(TASK INPUT)
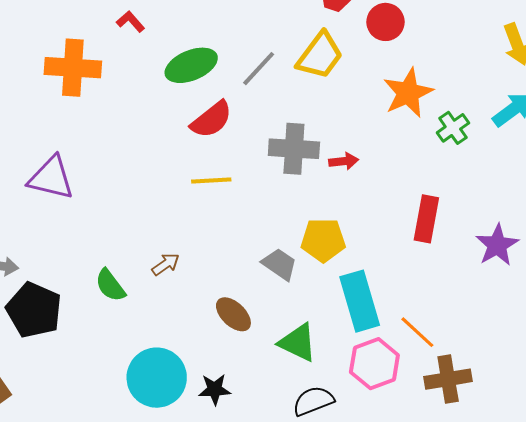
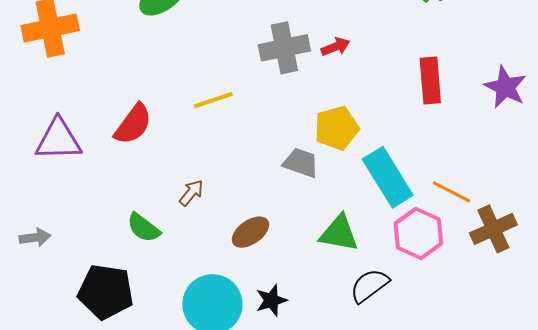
red semicircle: (211, 120) -> (133, 124), moved
black pentagon: (34, 310) -> (106, 292), moved
brown ellipse: (233, 314) -> (250, 232), moved, turned -63

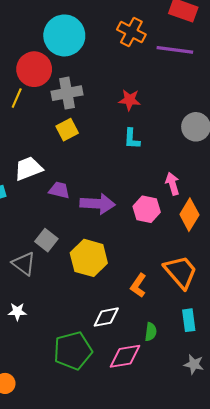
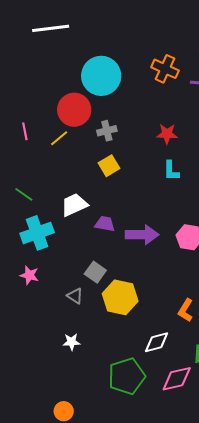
gray cross: (67, 93) -> (107, 131), size x0.7
yellow line: (17, 98) -> (59, 138), turned 30
yellow hexagon: (89, 258) -> (120, 297), moved
gray triangle: (24, 264) -> (75, 296), size x0.7

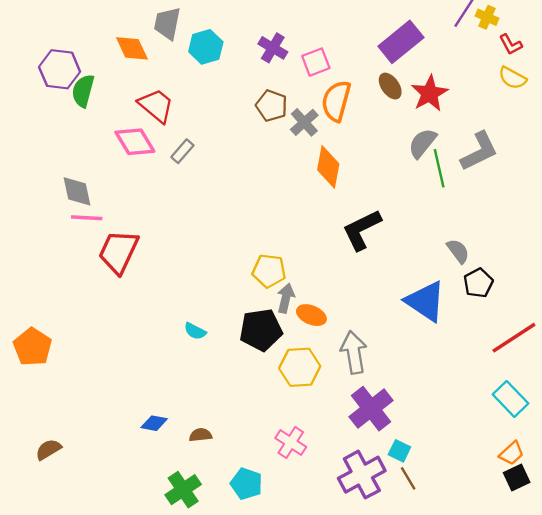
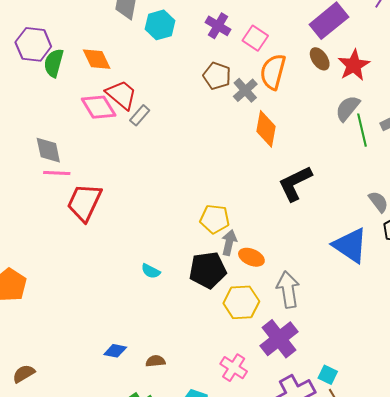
orange diamond: (132, 48) -> (97, 59), moved
pink square: (316, 62) -> (255, 38), turned -35
red trapezoid: (156, 106) -> (121, 95), moved
purple cross: (371, 409) -> (279, 339), moved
(End TASK INPUT)
• _EXERCISE DIRECTIONS_
Find the line containing "gray triangle: (24, 264)" in the records above, then copy it and every line after it exactly, through the last one, without any pictures.

• _WRITTEN SOLUTION_
gray triangle: (24, 264) -> (75, 296), size x0.7

orange diamond: (132, 48) -> (97, 59), moved
pink square: (316, 62) -> (255, 38), turned -35
red trapezoid: (156, 106) -> (121, 95), moved
purple cross: (371, 409) -> (279, 339), moved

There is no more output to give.